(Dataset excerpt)

►

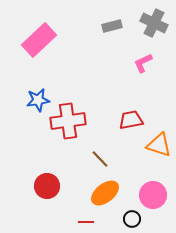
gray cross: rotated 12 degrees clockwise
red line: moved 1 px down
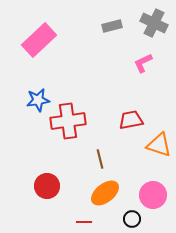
brown line: rotated 30 degrees clockwise
red line: moved 2 px left
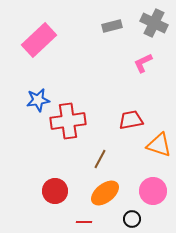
brown line: rotated 42 degrees clockwise
red circle: moved 8 px right, 5 px down
pink circle: moved 4 px up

◄

Rewrite the listing above with every "rotated" changed to "turned" and nothing else altered. Omit the picture lines from your version.

▶ Solution:
gray cross: turned 12 degrees clockwise
red line: moved 1 px down
brown line: turned 30 degrees clockwise
red line: moved 2 px left
brown line: turned 42 degrees clockwise
red circle: moved 8 px right, 5 px down
pink circle: moved 4 px up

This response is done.